:: Provided data

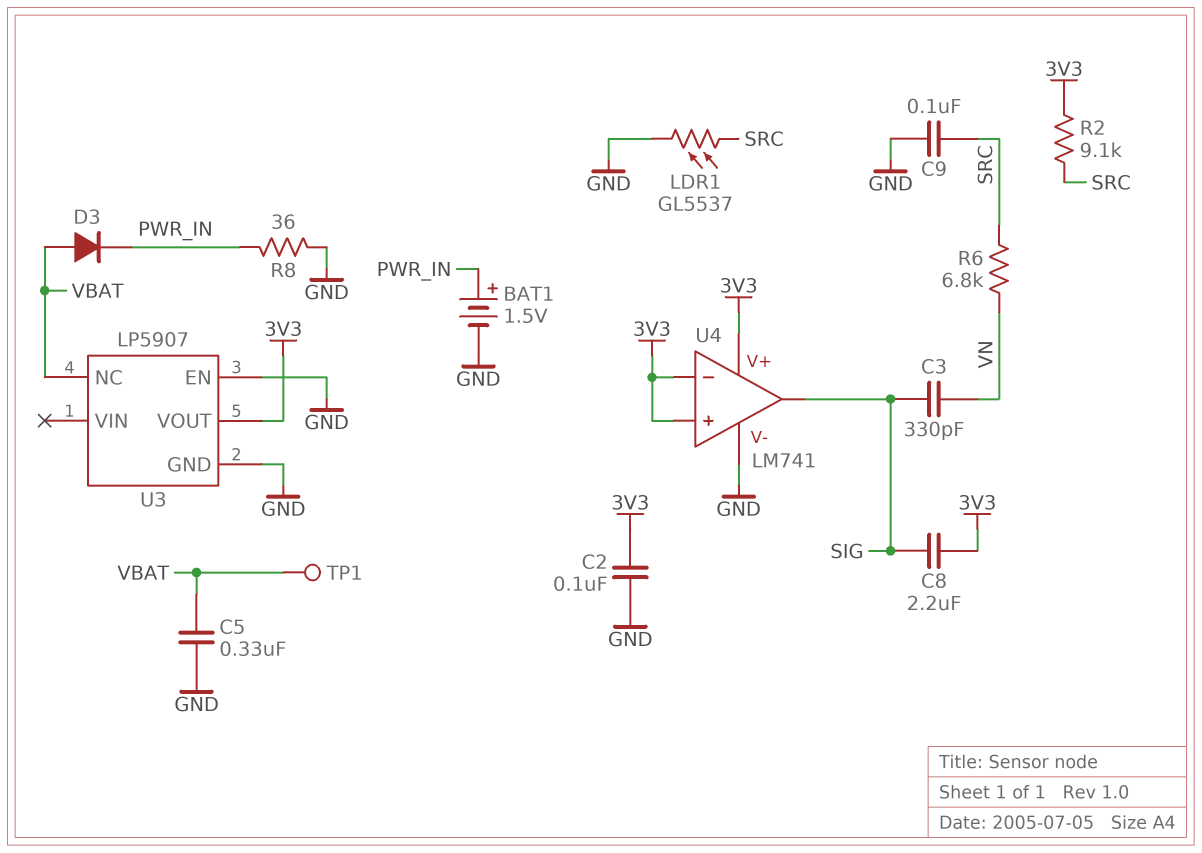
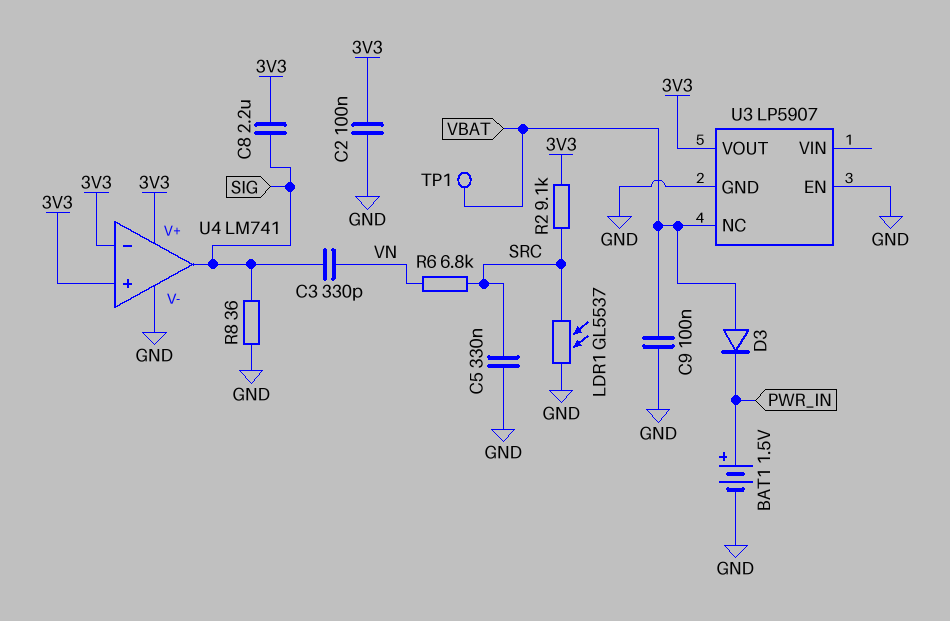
C5: 330nF (GND, VBAT) -> 330nF (GND, SRC)
C9: 100nF (GND, SRC) -> 100nF (GND, VBAT)
R8: 36 (GND, PWR_IN) -> 36 (GND, SIG)

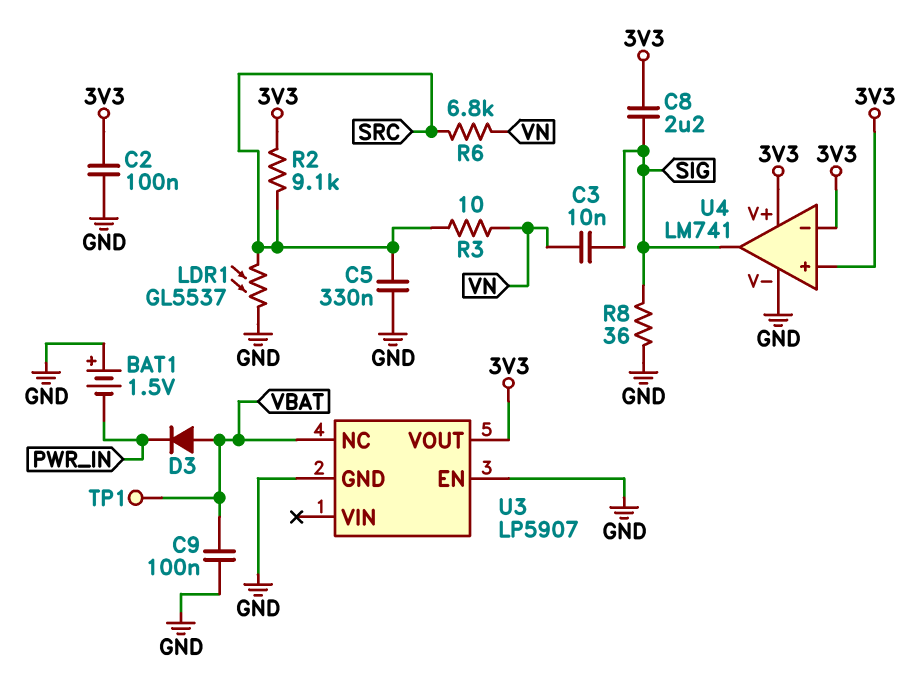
BAT1: 1.5V (plus PWR_IN, minus GND) -> 1.5V (plus GND, minus PWR_IN)
C3: 330pF (SIG, VN) -> 10nF (SIG, VN)
R3: none -> 10 (SRC, VN)

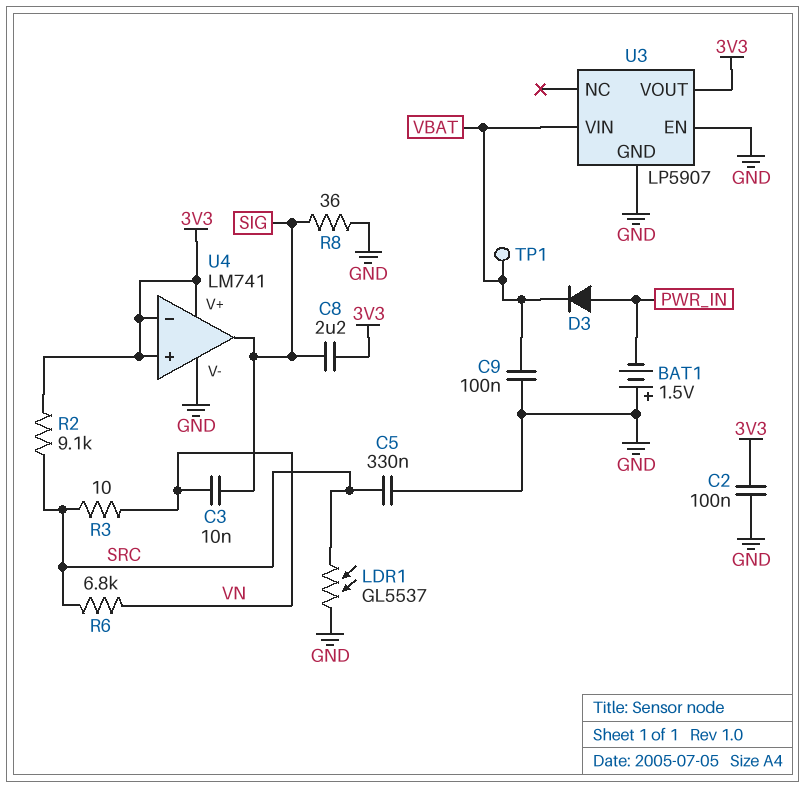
D3: diode (A VBAT, K PWR_IN) -> diode (A PWR_IN, K VBAT)
U3 pin NC: VBAT -> none
U3 pin VIN: none -> VBAT

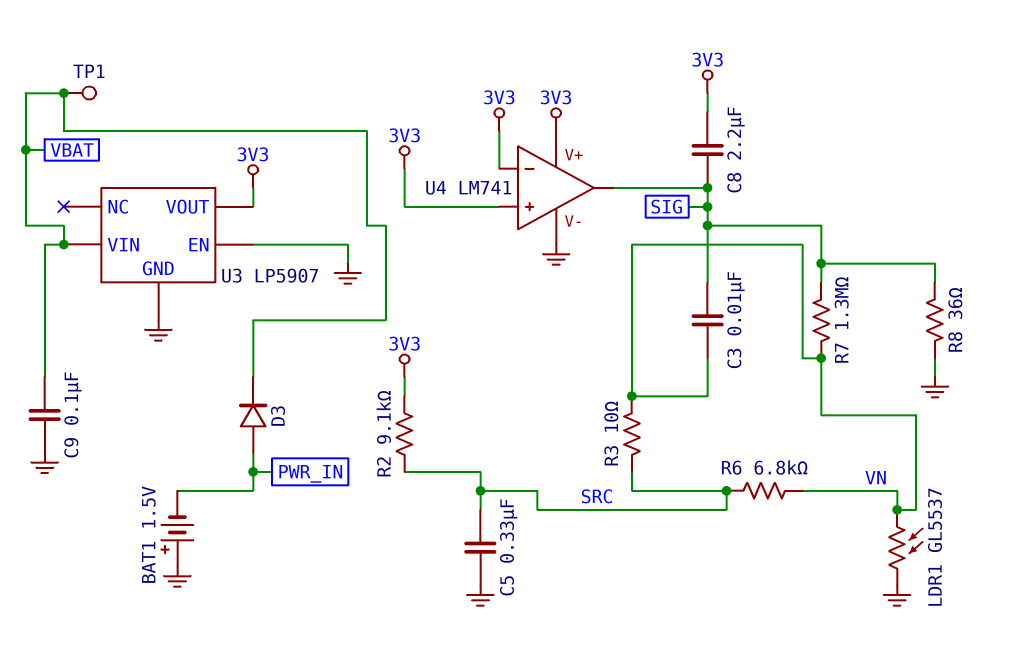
C2: 100nF (3V3, GND) -> none
LDR1: GL5537 (GND, SRC) -> GL5537 (GND, VN)
R7: none -> 1.3M (SIG, VN)

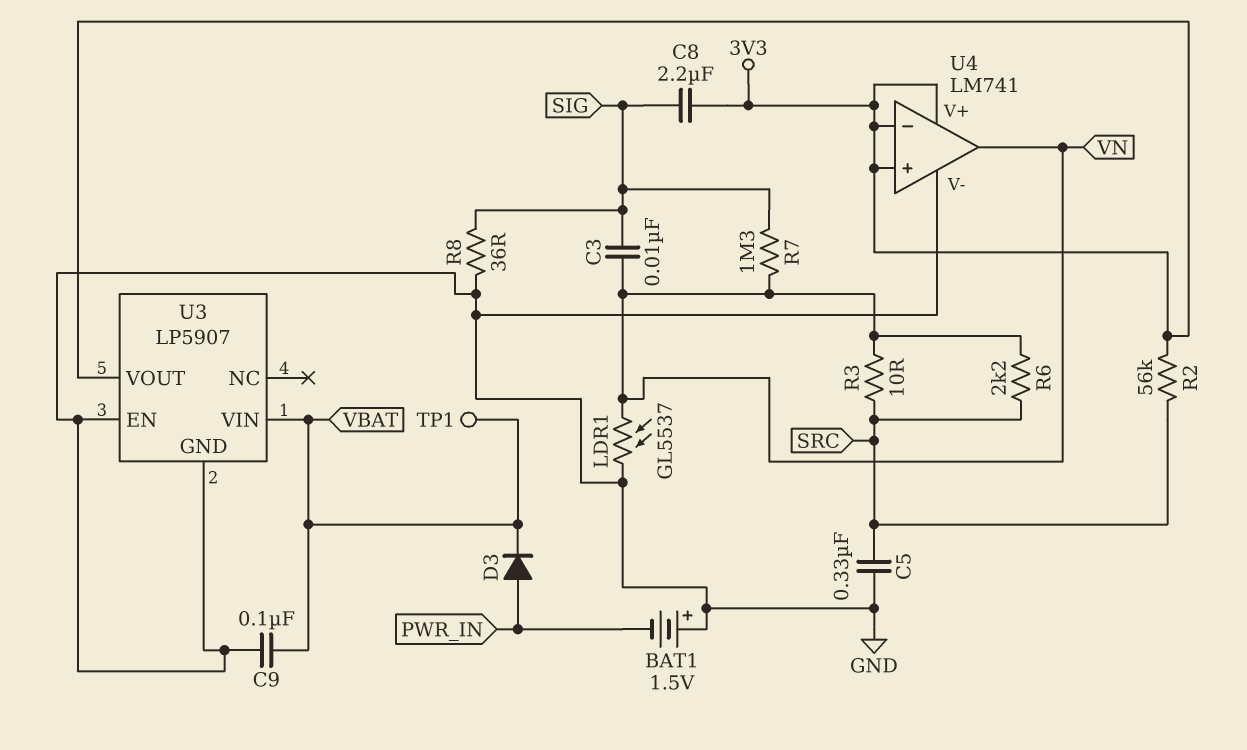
R2: 9.1k (3V3, SRC) -> 56k (3V3, SRC)
R6: 6.8k (SRC, VN) -> 2.2k (SRC, VN)
U4 pin out: SIG -> VN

::::

Exercise directions:
Print exactly, with no pictures, the lines above from the one that holds "C9: 100nF (GND, SRC) -> 100nF (GND, VBAT)" through the one that holds "R3: none -> 10 (SRC, VN)", both of them included.

Response below:
C9: 100nF (GND, SRC) -> 100nF (GND, VBAT)
R8: 36 (GND, PWR_IN) -> 36 (GND, SIG)

BAT1: 1.5V (plus PWR_IN, minus GND) -> 1.5V (plus GND, minus PWR_IN)
C3: 330pF (SIG, VN) -> 10nF (SIG, VN)
R3: none -> 10 (SRC, VN)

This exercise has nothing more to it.